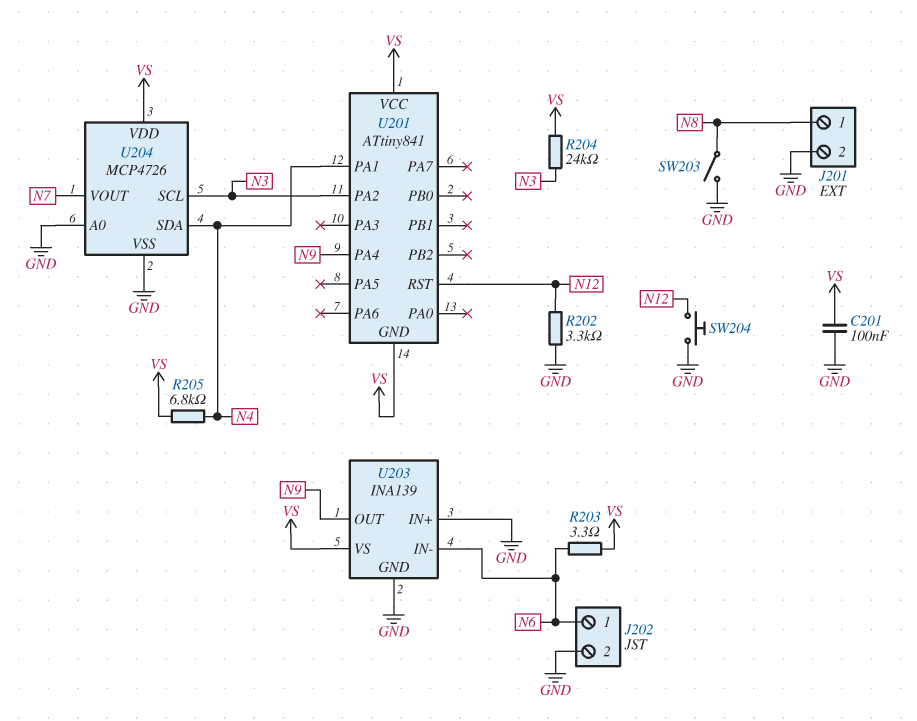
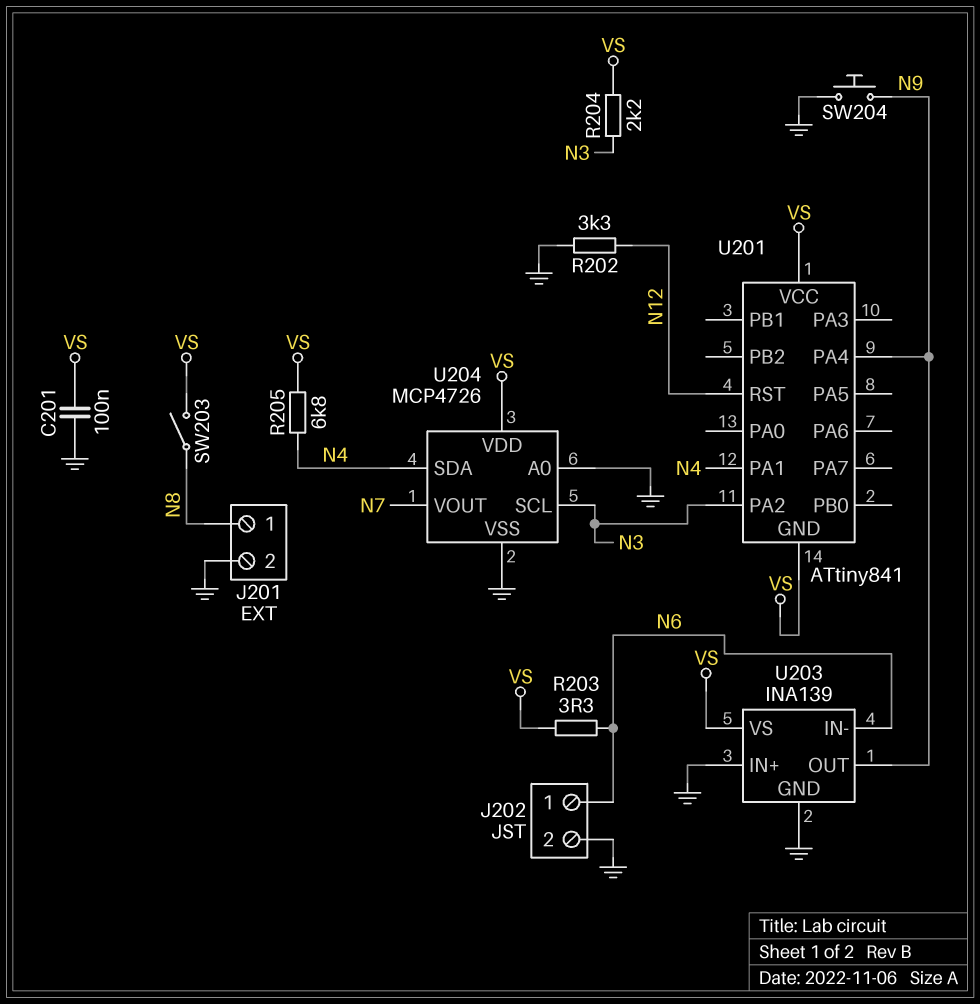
R204: 24k (N3, VS) -> 2.2k (N3, VS)
SW203: switch (GND, N8) -> switch (N8, VS)
SW204: button (GND, N12) -> button (GND, N9)

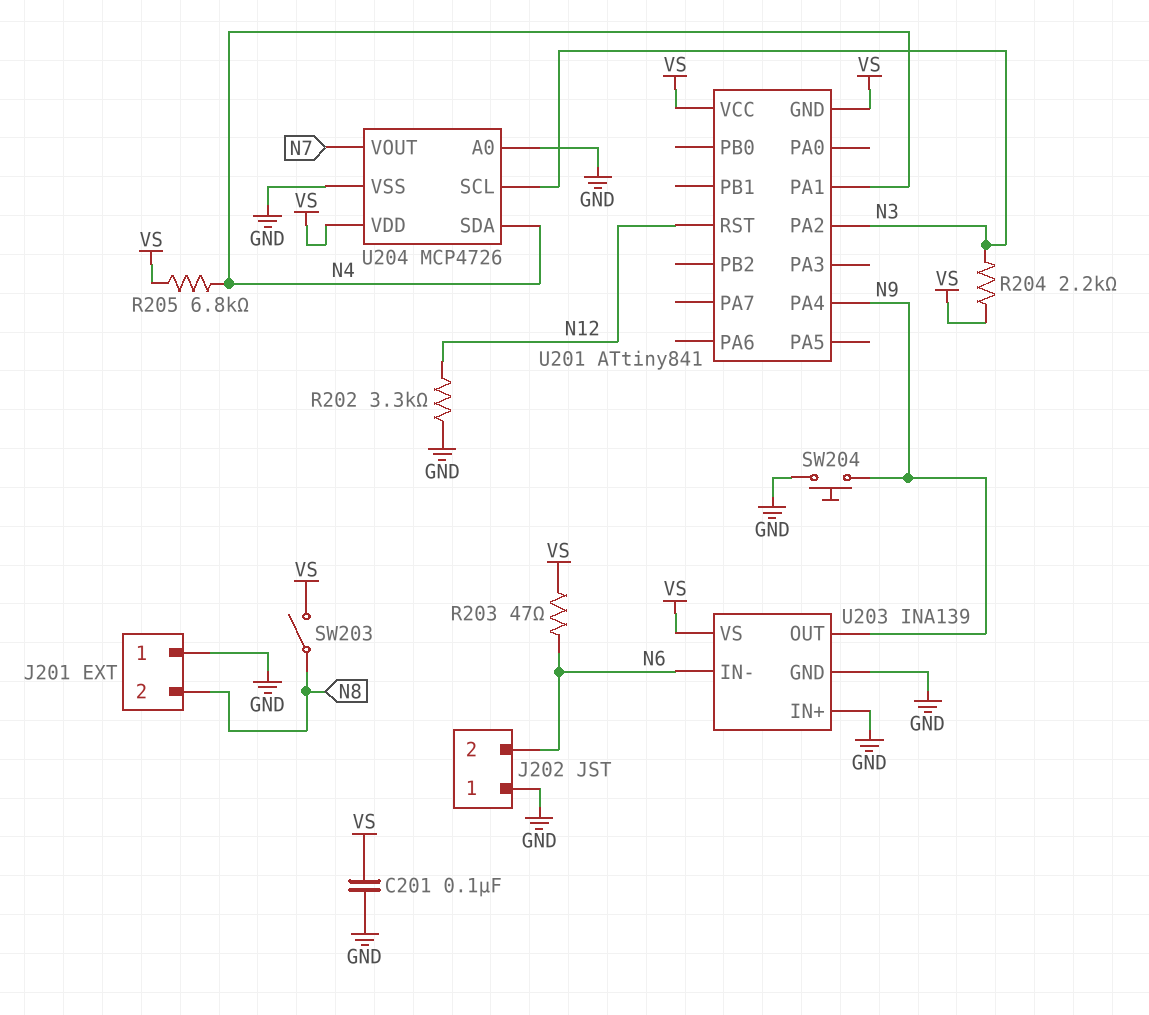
J201 pin 1: N8 -> GND
J201 pin 2: GND -> N8
J202 pin 1: N6 -> GND
J202 pin 2: GND -> N6
R203: 3.3 (N6, VS) -> 47 (N6, VS)

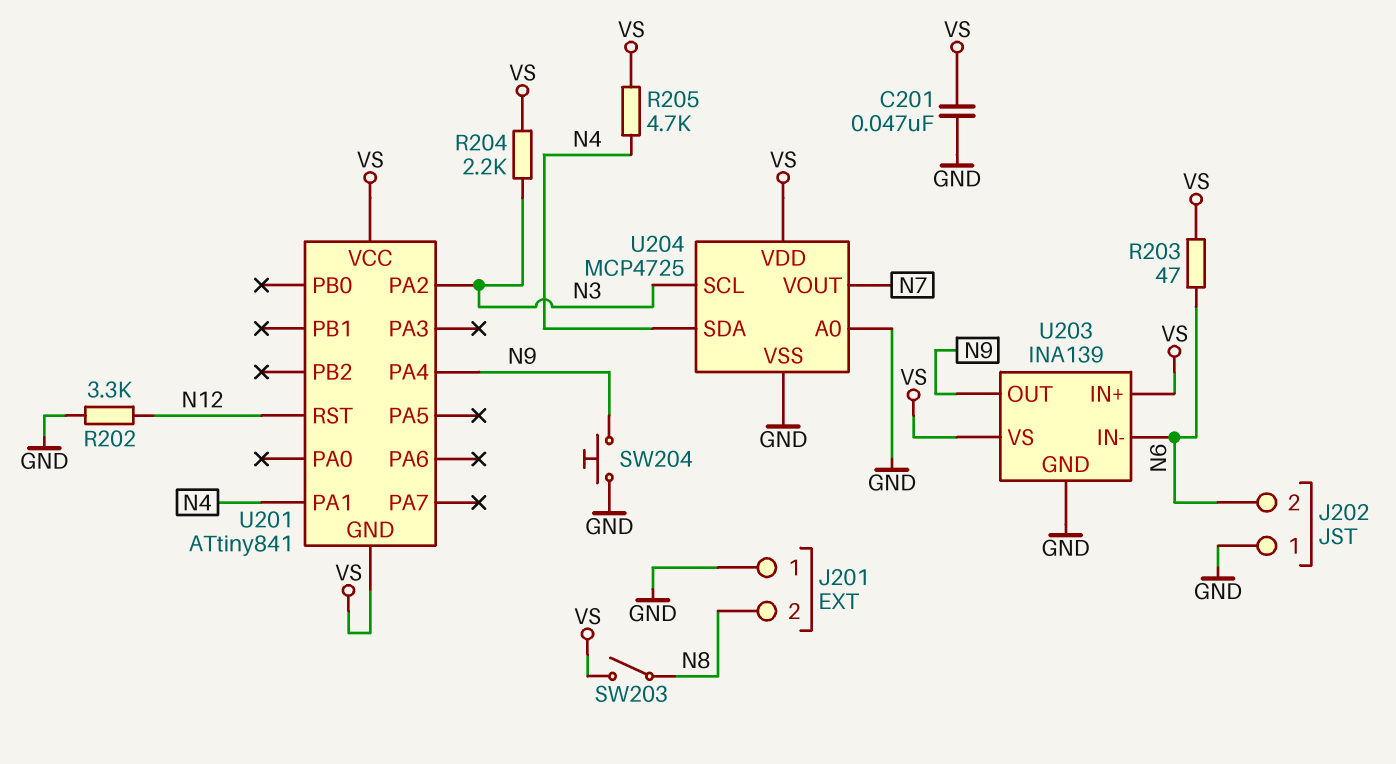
C201: 100nF (GND, VS) -> 47nF (GND, VS)
R205: 6.8k (N4, VS) -> 4.7k (N4, VS)
U203 pin IN+: GND -> VS
U204: MCP4726 -> MCP4725

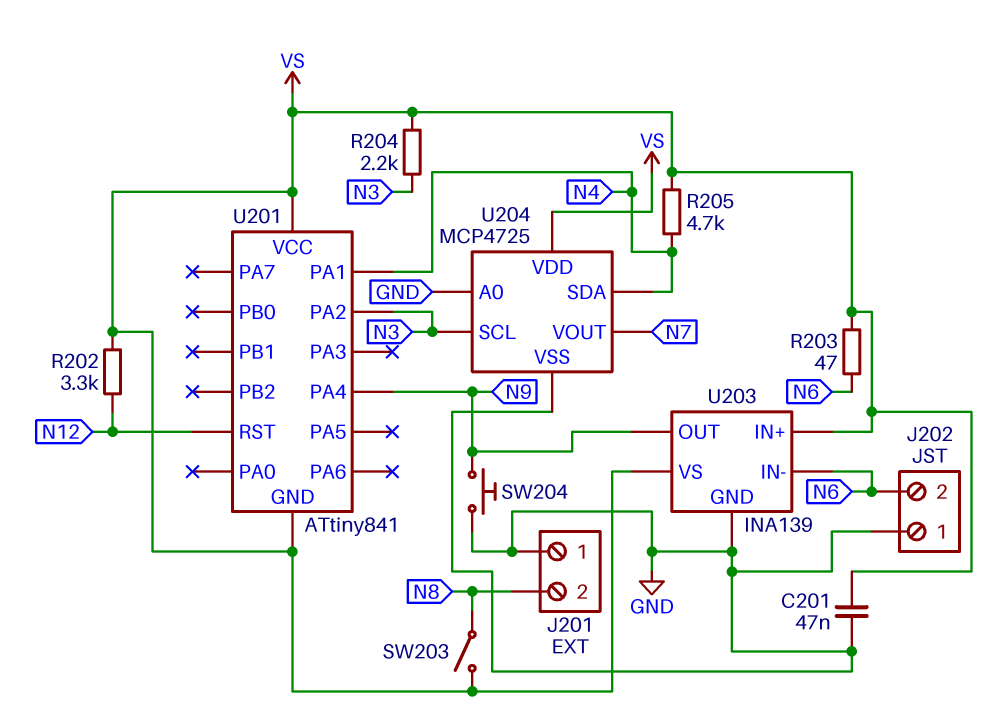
R202: 3.3k (GND, N12) -> 3.3k (N12, VS)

****************

ASSIGNMENT: Leaving out every picture, repeat the records above exactly as they stand.

THE ANSWER:
R204: 24k (N3, VS) -> 2.2k (N3, VS)
SW203: switch (GND, N8) -> switch (N8, VS)
SW204: button (GND, N12) -> button (GND, N9)

J201 pin 1: N8 -> GND
J201 pin 2: GND -> N8
J202 pin 1: N6 -> GND
J202 pin 2: GND -> N6
R203: 3.3 (N6, VS) -> 47 (N6, VS)

C201: 100nF (GND, VS) -> 47nF (GND, VS)
R205: 6.8k (N4, VS) -> 4.7k (N4, VS)
U203 pin IN+: GND -> VS
U204: MCP4726 -> MCP4725

R202: 3.3k (GND, N12) -> 3.3k (N12, VS)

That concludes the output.